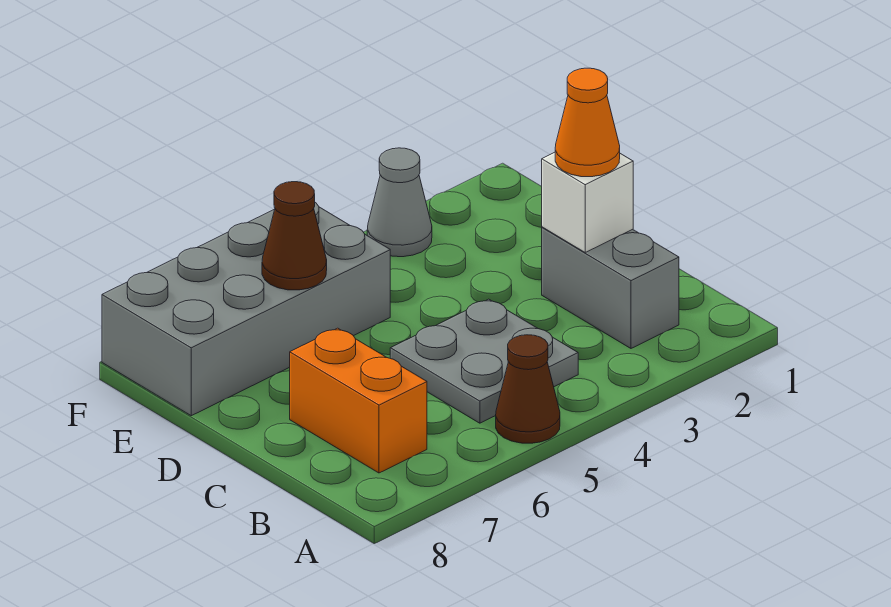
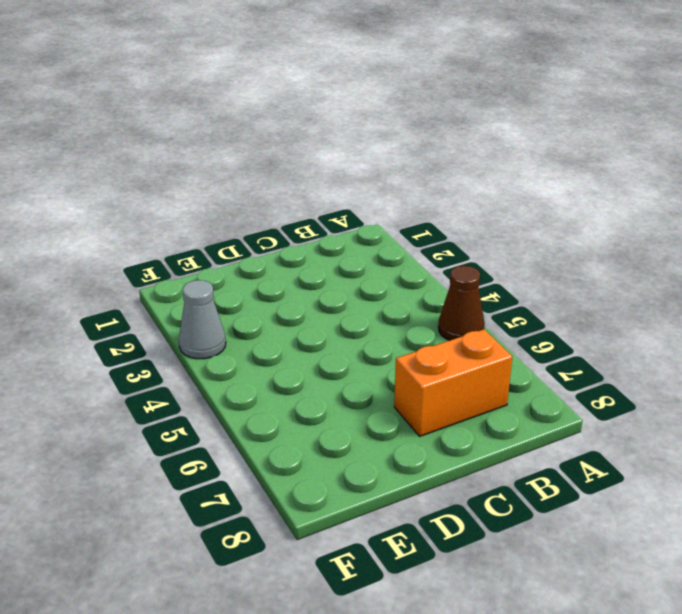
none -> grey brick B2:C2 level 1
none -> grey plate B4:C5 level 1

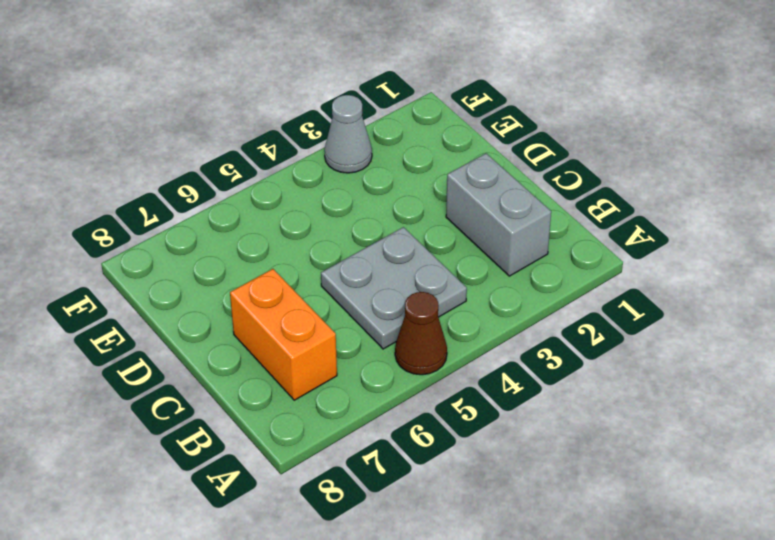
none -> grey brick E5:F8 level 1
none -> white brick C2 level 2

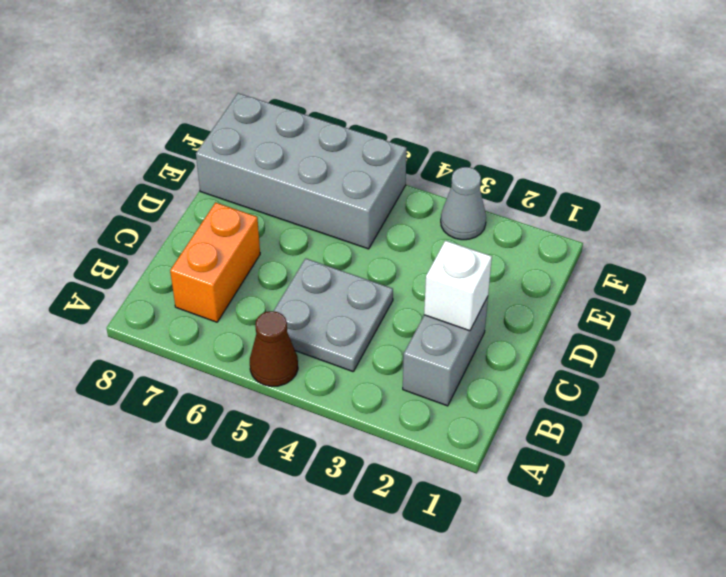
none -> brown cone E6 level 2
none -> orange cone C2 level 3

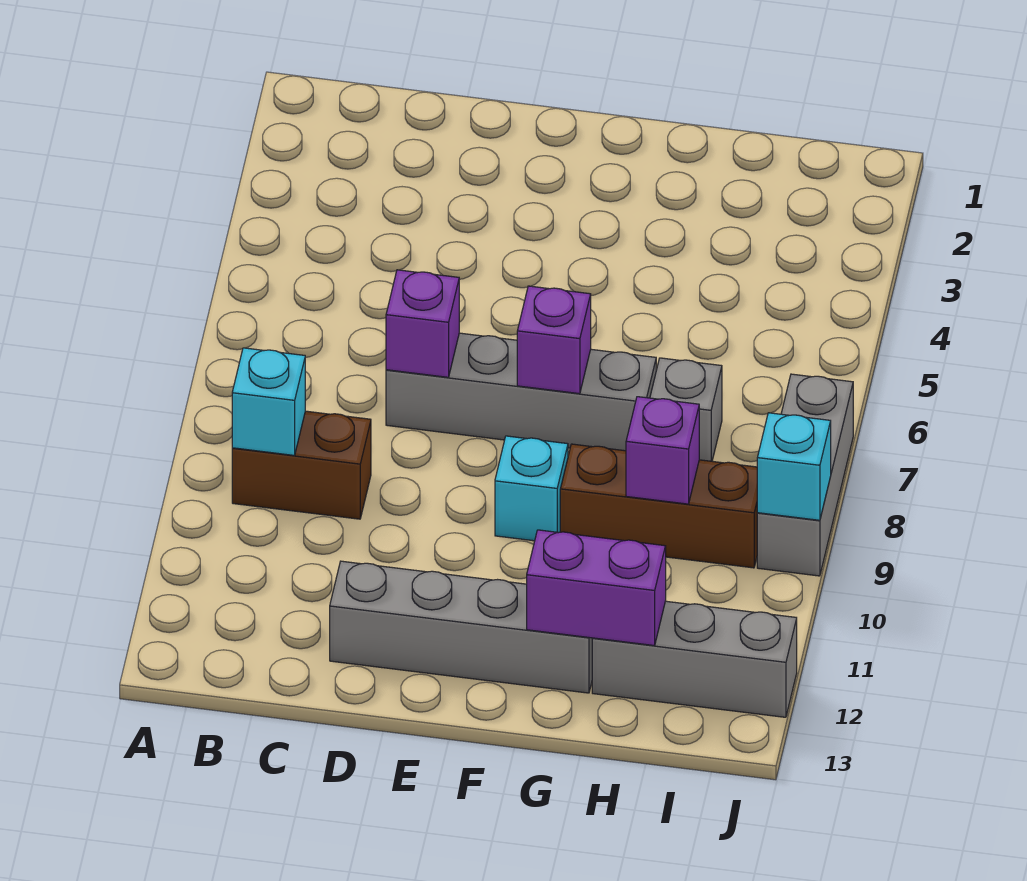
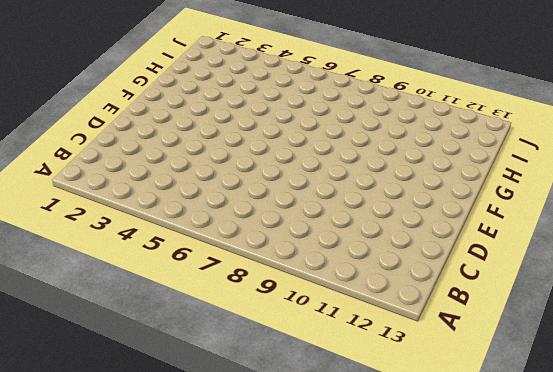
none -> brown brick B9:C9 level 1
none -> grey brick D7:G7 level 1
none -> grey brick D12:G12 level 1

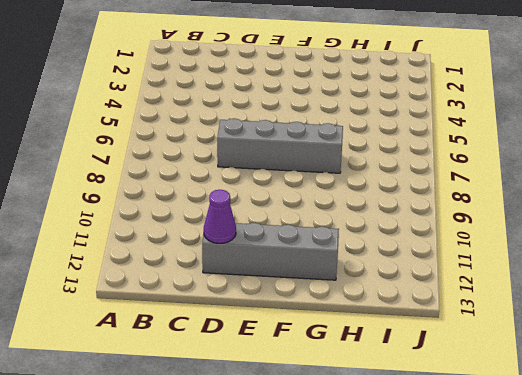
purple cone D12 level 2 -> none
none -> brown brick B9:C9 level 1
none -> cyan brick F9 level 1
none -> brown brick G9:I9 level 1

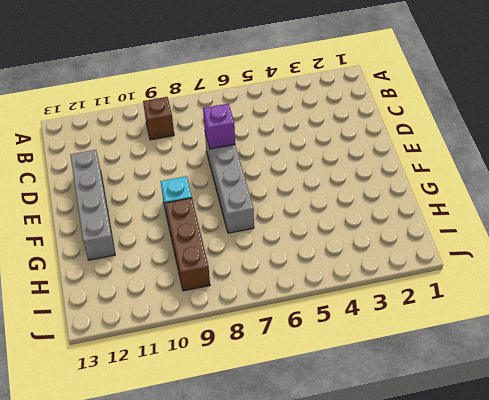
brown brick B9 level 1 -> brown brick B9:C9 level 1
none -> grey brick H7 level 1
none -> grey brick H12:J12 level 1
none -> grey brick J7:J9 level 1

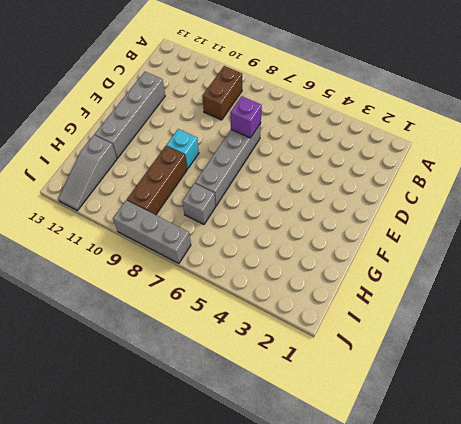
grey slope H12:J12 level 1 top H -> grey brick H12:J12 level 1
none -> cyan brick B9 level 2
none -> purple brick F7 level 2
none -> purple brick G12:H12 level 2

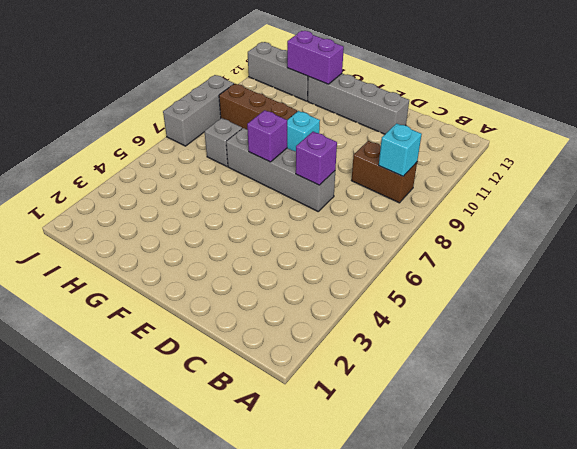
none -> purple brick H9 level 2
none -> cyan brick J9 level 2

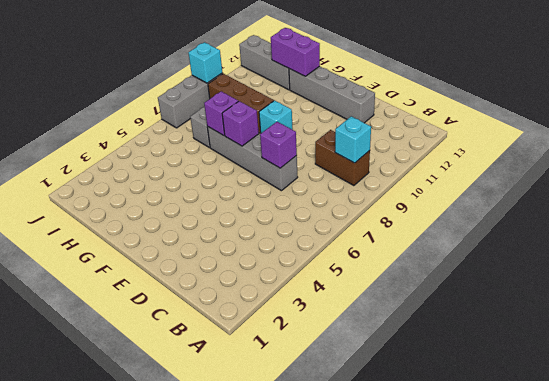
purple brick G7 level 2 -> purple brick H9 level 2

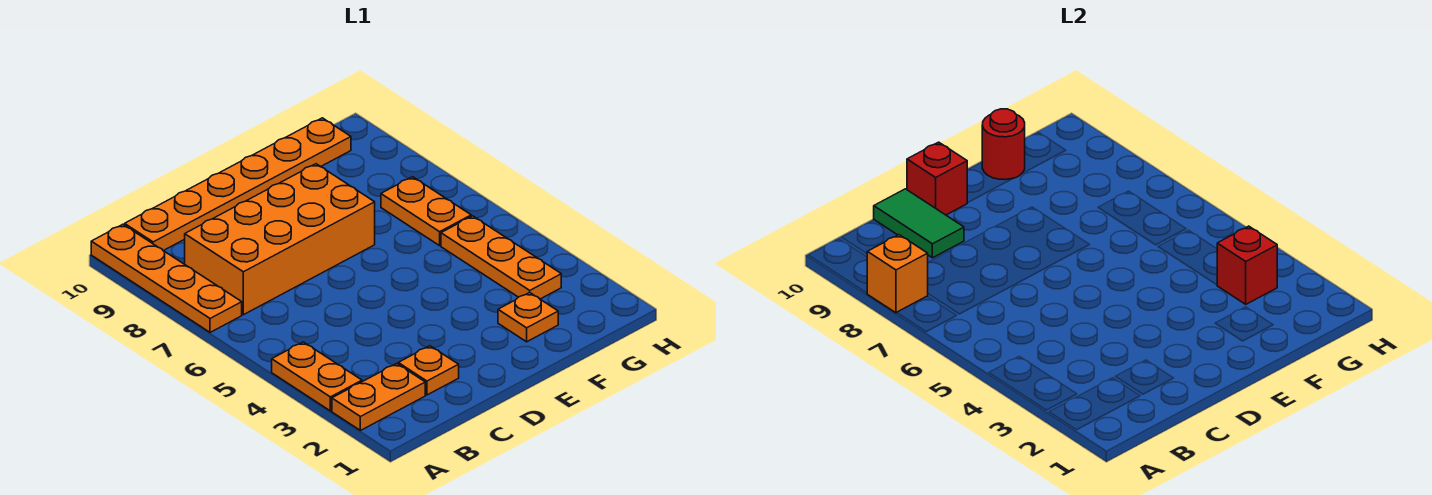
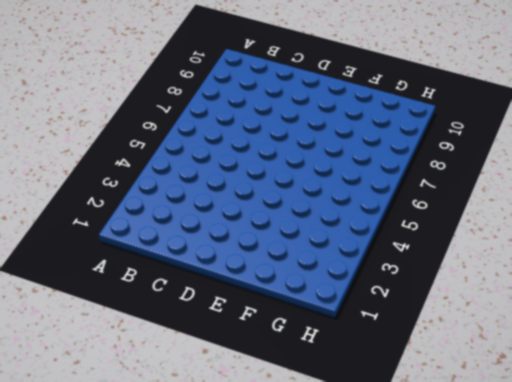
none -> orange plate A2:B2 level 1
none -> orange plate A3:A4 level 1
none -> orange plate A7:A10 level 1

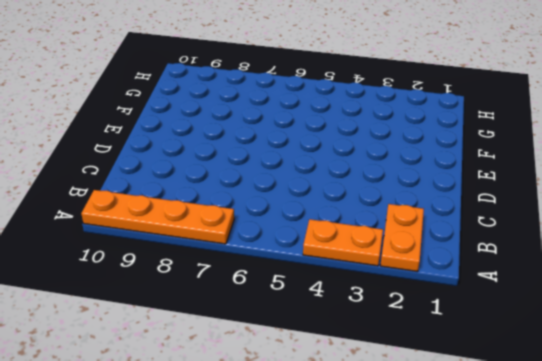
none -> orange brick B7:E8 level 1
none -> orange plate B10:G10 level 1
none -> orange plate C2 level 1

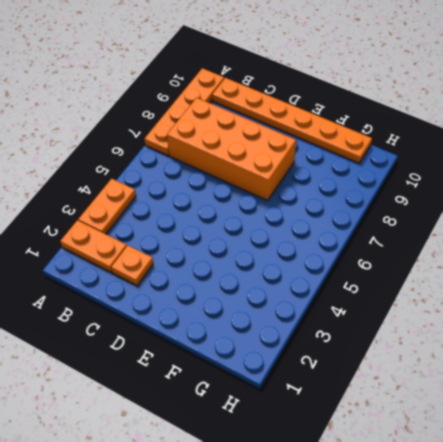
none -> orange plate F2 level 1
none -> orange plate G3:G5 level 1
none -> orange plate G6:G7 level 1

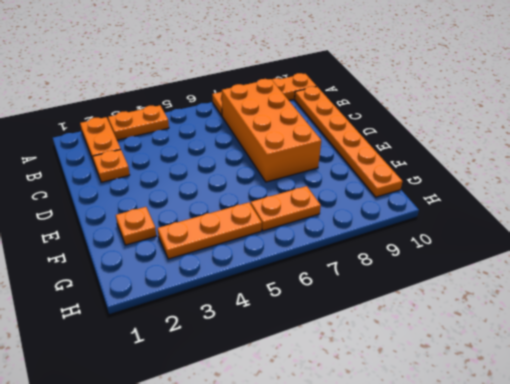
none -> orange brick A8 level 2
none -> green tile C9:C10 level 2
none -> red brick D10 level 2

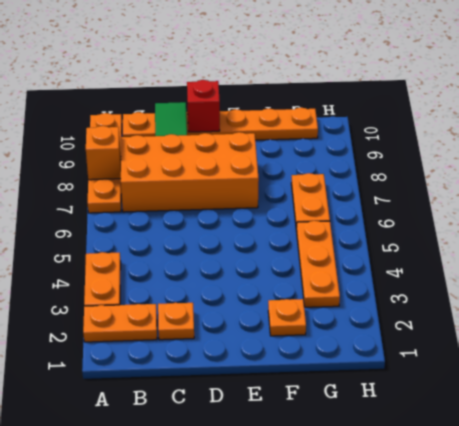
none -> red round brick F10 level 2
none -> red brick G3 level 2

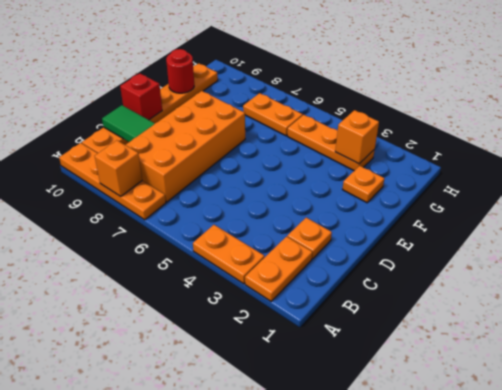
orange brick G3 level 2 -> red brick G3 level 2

**TASK ITEM**
Your answer should be each line from the entries that includes the string "orange".

**FINAL ANSWER**
none -> orange cone C2 level 3
none -> orange plate A2:B2 level 1
none -> orange plate A3:A4 level 1
none -> orange plate A7:A10 level 1
none -> orange brick B7:E8 level 1
none -> orange plate B10:G10 level 1
none -> orange plate C2 level 1
none -> orange plate F2 level 1
none -> orange plate G3:G5 level 1
none -> orange plate G6:G7 level 1
none -> orange brick A8 level 2
orange brick G3 level 2 -> red brick G3 level 2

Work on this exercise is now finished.